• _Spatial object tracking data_
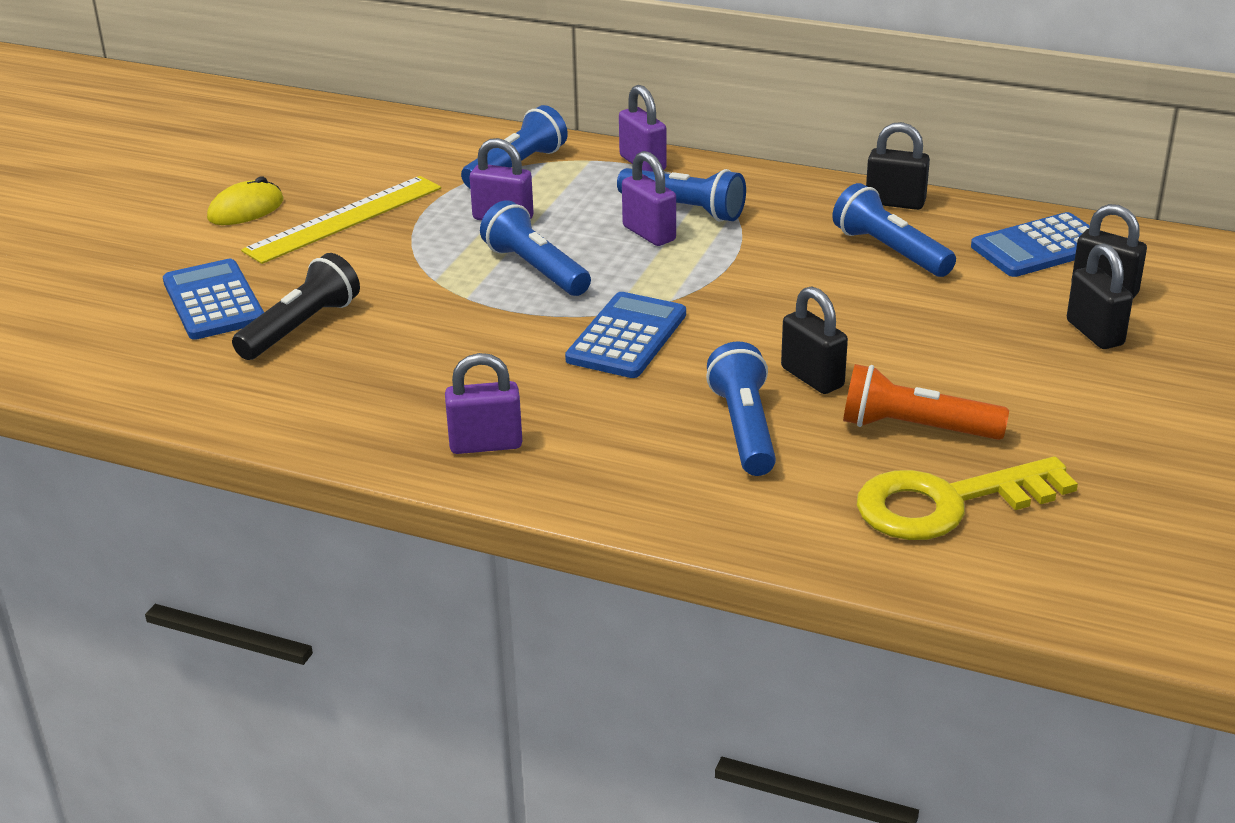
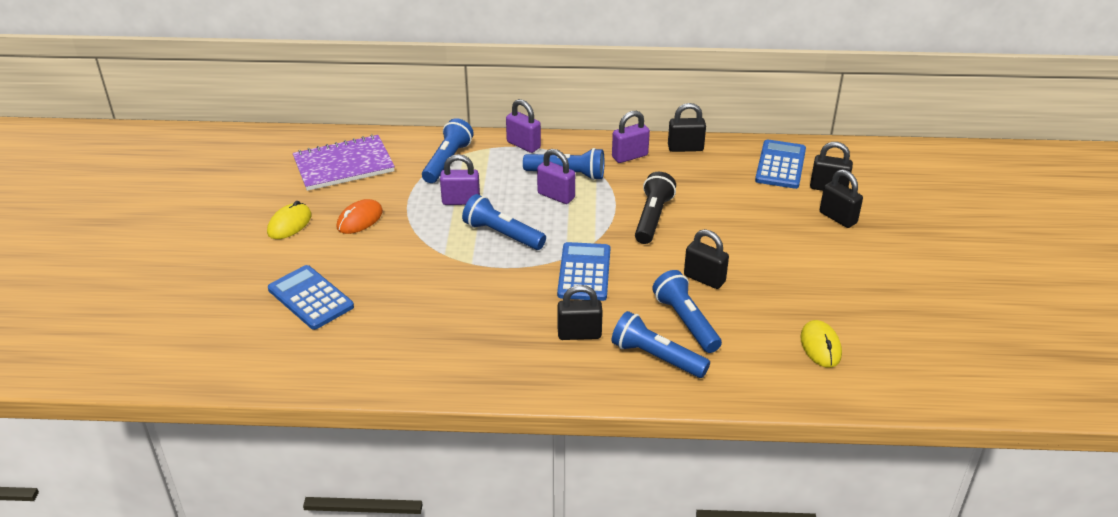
camera: 20 degrees left, 5 degrees up
(300, 327) = (380, 306): black flashlight -> black flashlight (652, 218)
(344, 219) = (360, 219): yellow ruler -> orange mouse
(367, 151) = (344, 165): none -> purple notebook
(485, 444) = (544, 366): purple padlock -> purple padlock (630, 156)
(566, 414) = (579, 334): none -> black padlock
(890, 251) = (700, 183): blue flashlight -> blue flashlight (656, 357)
(916, 428) = (778, 301): orange flashlight -> none
(948, 503) = (820, 346): yellow key -> yellow mouse
(1040, 247) = (780, 165): blue calculator -> blue calculator turned 150 degrees clockwise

• _EXERCISE DIRECTIONS_
Output the data above exactly. Drop every picture.

• _SOLUTION BELOW_
camera: 20 degrees left, 5 degrees up
(300, 327) = (380, 306): black flashlight -> black flashlight (652, 218)
(344, 219) = (360, 219): yellow ruler -> orange mouse
(367, 151) = (344, 165): none -> purple notebook
(485, 444) = (544, 366): purple padlock -> purple padlock (630, 156)
(566, 414) = (579, 334): none -> black padlock
(890, 251) = (700, 183): blue flashlight -> blue flashlight (656, 357)
(916, 428) = (778, 301): orange flashlight -> none
(948, 503) = (820, 346): yellow key -> yellow mouse
(1040, 247) = (780, 165): blue calculator -> blue calculator turned 150 degrees clockwise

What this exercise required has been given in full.